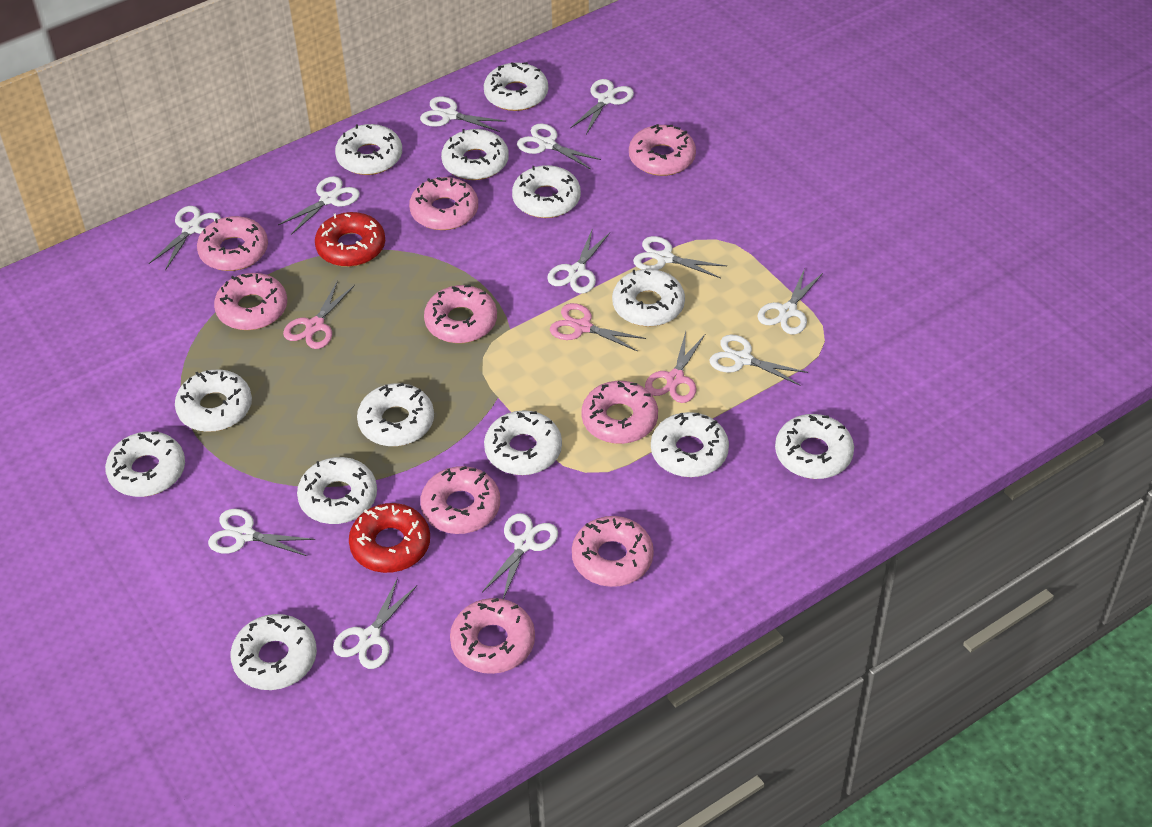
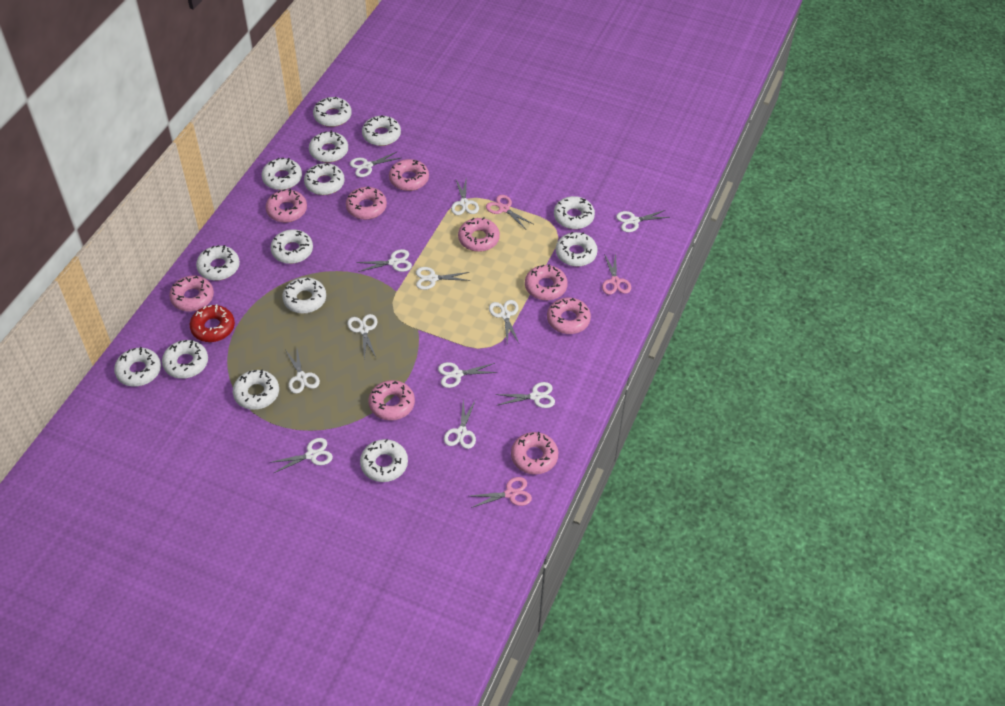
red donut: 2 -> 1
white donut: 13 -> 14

§

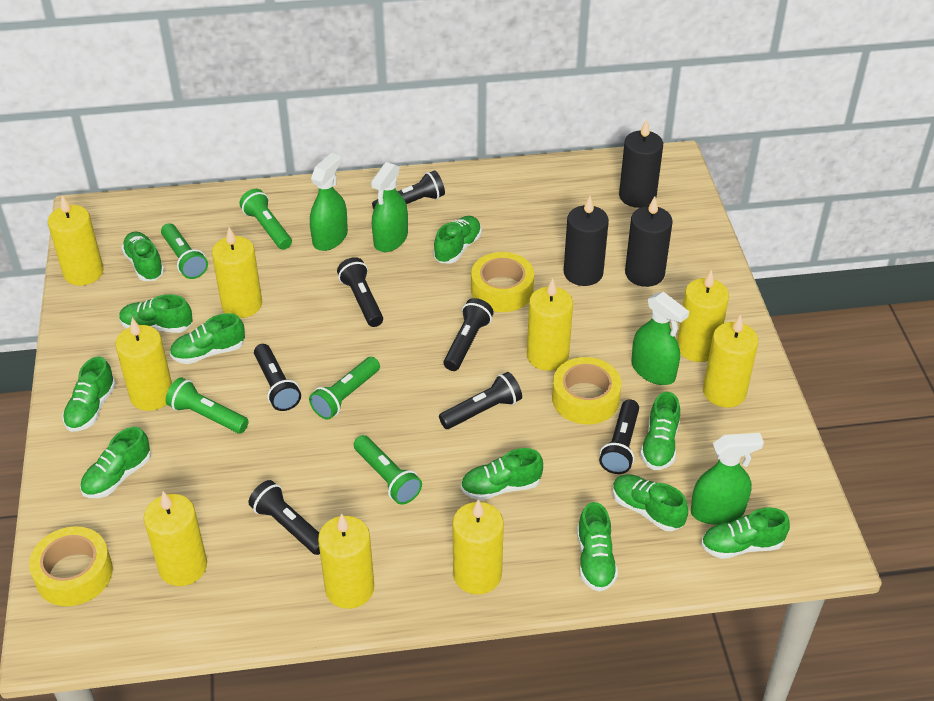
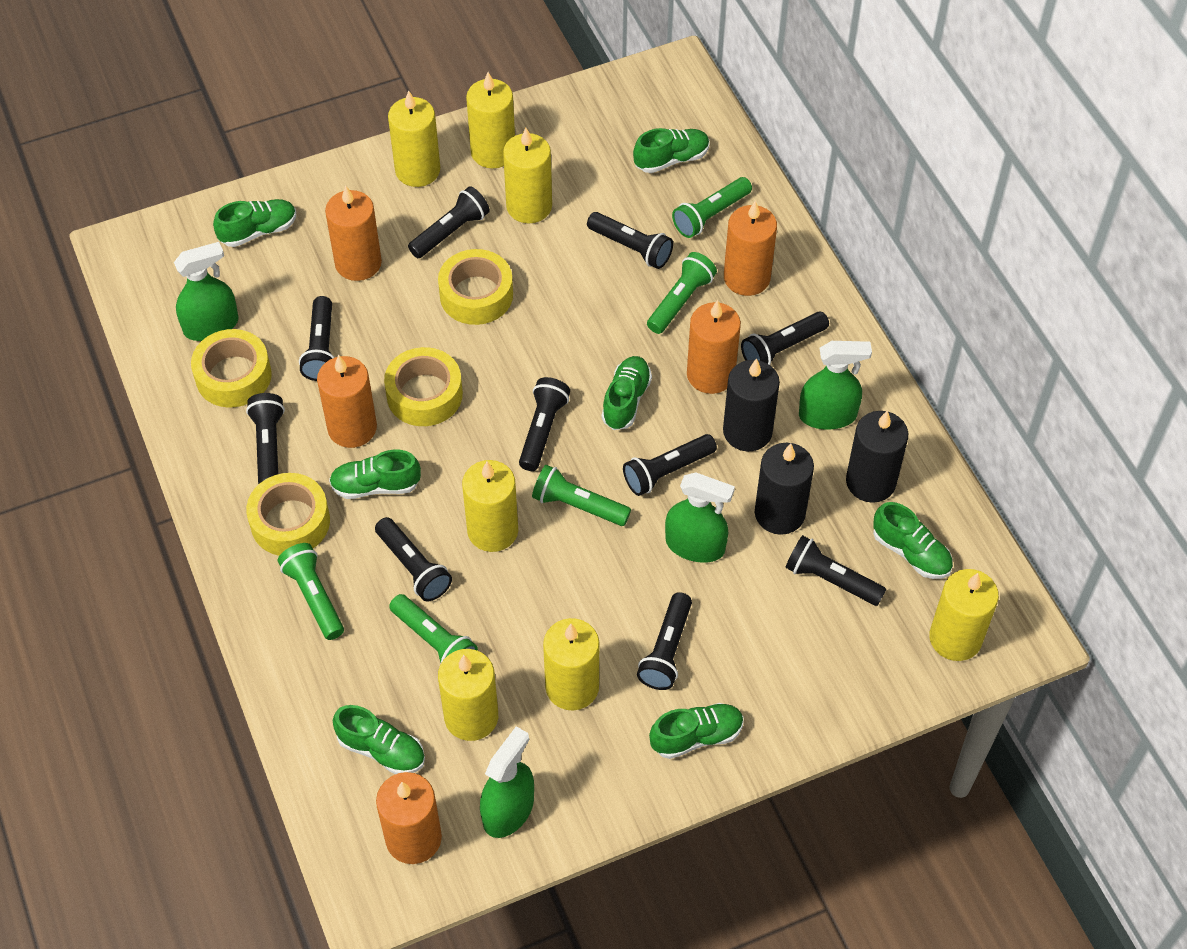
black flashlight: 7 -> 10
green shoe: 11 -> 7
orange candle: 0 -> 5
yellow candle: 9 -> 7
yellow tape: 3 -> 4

§

**Problem to work on**
Within the material above, extract exactly the lines that start at the line containing "black flashlight: 7 -> 10" and stop after the line containing "yellow tape: 3 -> 4", and only those.

**Exercise result**
black flashlight: 7 -> 10
green shoe: 11 -> 7
orange candle: 0 -> 5
yellow candle: 9 -> 7
yellow tape: 3 -> 4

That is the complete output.